What the task requires: Your task is to extract every entry that follows word for word while excluding the pictures.

[Source data]
+ + + + +
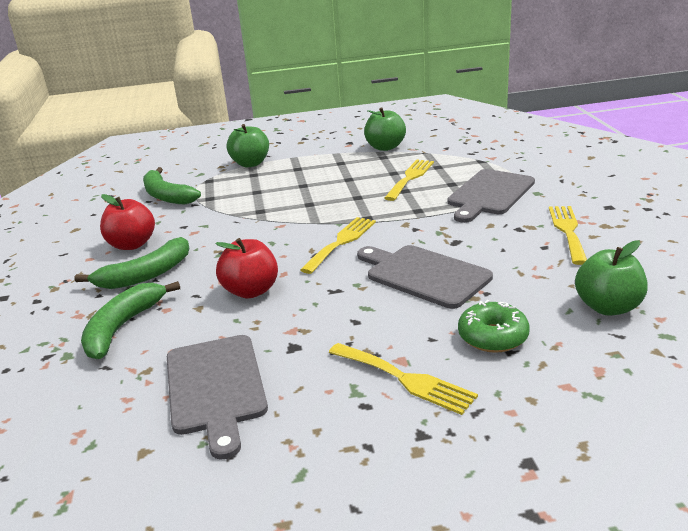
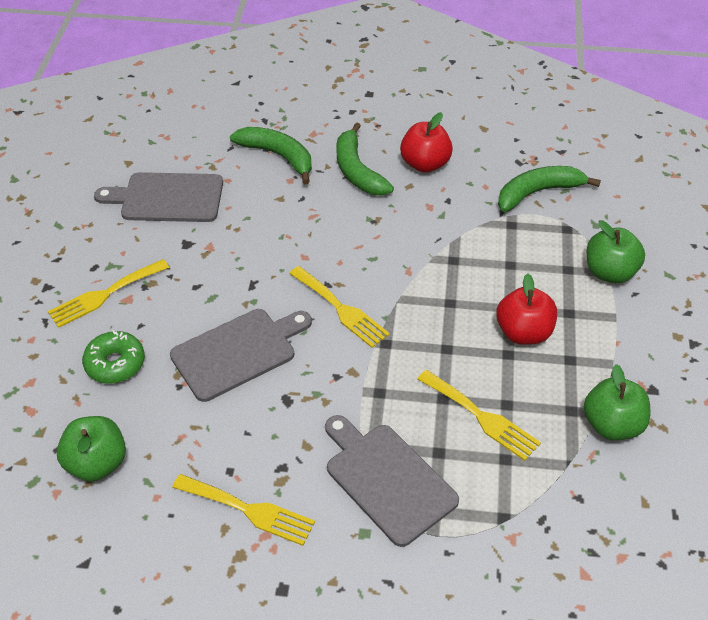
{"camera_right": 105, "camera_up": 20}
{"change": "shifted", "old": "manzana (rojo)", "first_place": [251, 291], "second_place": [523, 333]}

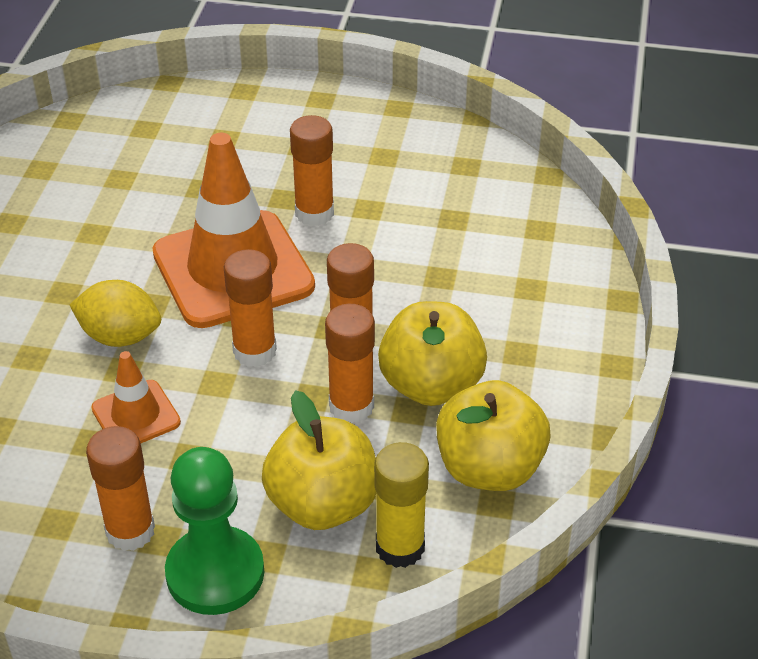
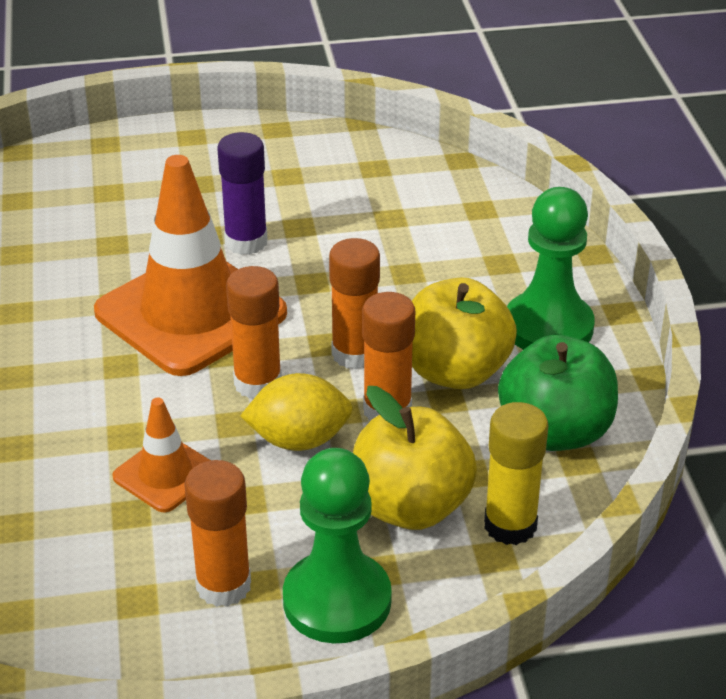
{"camera_right": -20, "camera_up": -5}
{"change": "repainted", "old": "barra de pegamento (naranja)", "new": "barra de pegamento (morado)", "first_place": [314, 213], "second_place": [246, 242]}
{"change": "shifted", "old": "limón (amarillo)", "first_place": [120, 336], "second_place": [299, 440]}
{"change": "repainted", "old": "manzana (amarillo)", "new": "manzana (verde)", "first_place": [489, 468], "second_place": [555, 432]}
{"change": "new", "new": "peón (verde)", "second_place": [548, 327]}

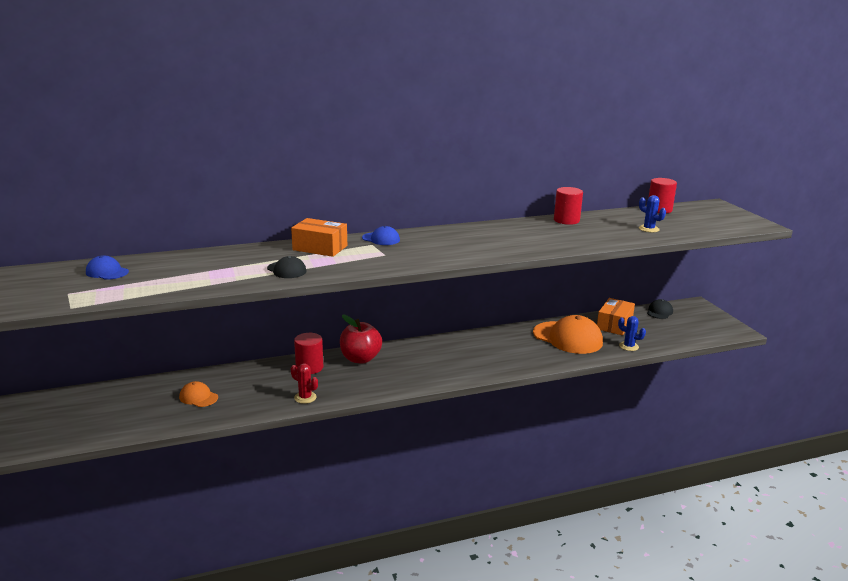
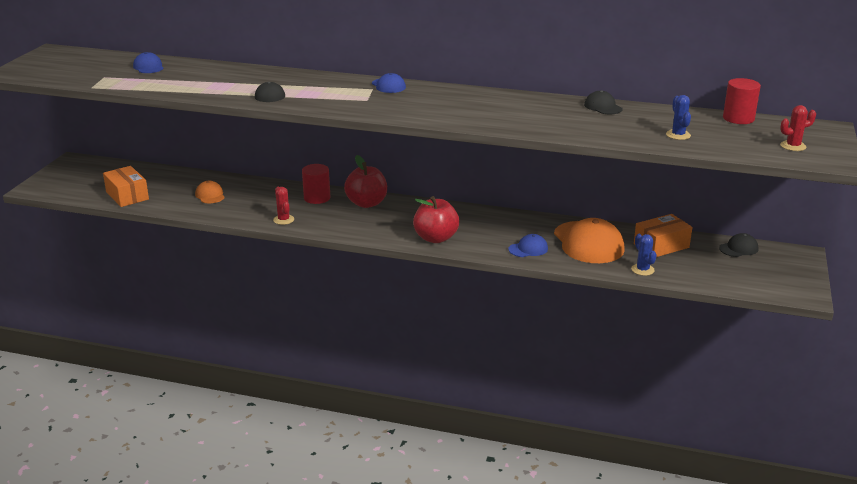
{"camera_right": 35, "camera_up": 5}
{"change": "shifted", "old": "caja (naranja)", "first_place": [320, 248], "second_place": [127, 195]}
{"change": "new", "new": "manzana (rojo)", "second_place": [436, 238]}
{"change": "new", "new": "gorra (azul)", "second_place": [528, 249]}
{"change": "swapped", "old": "cilindro (rojo)", "new": "gorra (negro)", "first_place": [566, 220], "second_place": [603, 107]}
{"change": "new", "new": "cactus (rojo)", "second_place": [793, 146]}

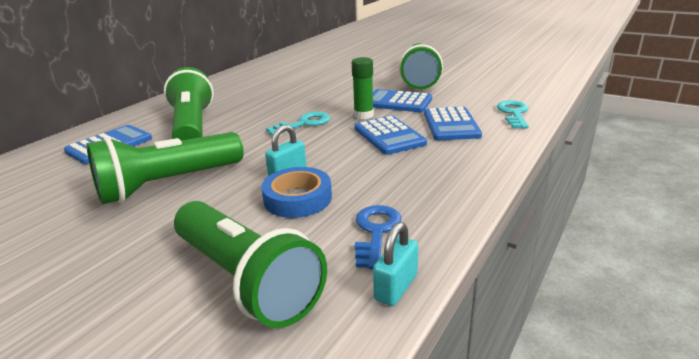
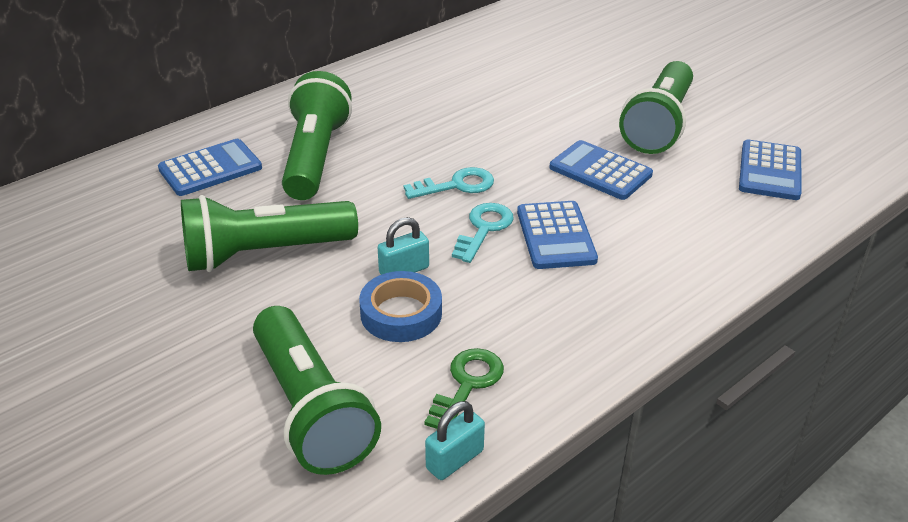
{"camera_right": 15, "camera_up": 10}
{"change": "repainted", "old": "llave (azul)", "new": "llave (verde)", "first_place": [376, 232], "second_place": [467, 384]}
{"change": "shifted", "old": "llave (turquesa)", "first_place": [514, 113], "second_place": [484, 229]}
{"change": "shifted", "old": "calculadora (azul)", "first_place": [451, 125], "second_place": [770, 171]}
{"change": "gone", "old": "barra de pegamento (verde)", "first_place": [363, 115]}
+ + + + +
Solved problem:
{"camera_right": 105, "camera_up": 20}
{"change": "shifted", "old": "manzana (rojo)", "first_place": [251, 291], "second_place": [523, 333]}

{"camera_right": -20, "camera_up": -5}
{"change": "repainted", "old": "barra de pegamento (naranja)", "new": "barra de pegamento (morado)", "first_place": [314, 213], "second_place": [246, 242]}
{"change": "shifted", "old": "limón (amarillo)", "first_place": [120, 336], "second_place": [299, 440]}
{"change": "repainted", "old": "manzana (amarillo)", "new": "manzana (verde)", "first_place": [489, 468], "second_place": [555, 432]}
{"change": "new", "new": "peón (verde)", "second_place": [548, 327]}

{"camera_right": 35, "camera_up": 5}
{"change": "shifted", "old": "caja (naranja)", "first_place": [320, 248], "second_place": [127, 195]}
{"change": "new", "new": "manzana (rojo)", "second_place": [436, 238]}
{"change": "new", "new": "gorra (azul)", "second_place": [528, 249]}
{"change": "swapped", "old": "cilindro (rojo)", "new": "gorra (negro)", "first_place": [566, 220], "second_place": [603, 107]}
{"change": "new", "new": "cactus (rojo)", "second_place": [793, 146]}

{"camera_right": 15, "camera_up": 10}
{"change": "repainted", "old": "llave (azul)", "new": "llave (verde)", "first_place": [376, 232], "second_place": [467, 384]}
{"change": "shifted", "old": "llave (turquesa)", "first_place": [514, 113], "second_place": [484, 229]}
{"change": "shifted", "old": "calculadora (azul)", "first_place": [451, 125], "second_place": [770, 171]}
{"change": "gone", "old": "barra de pegamento (verde)", "first_place": [363, 115]}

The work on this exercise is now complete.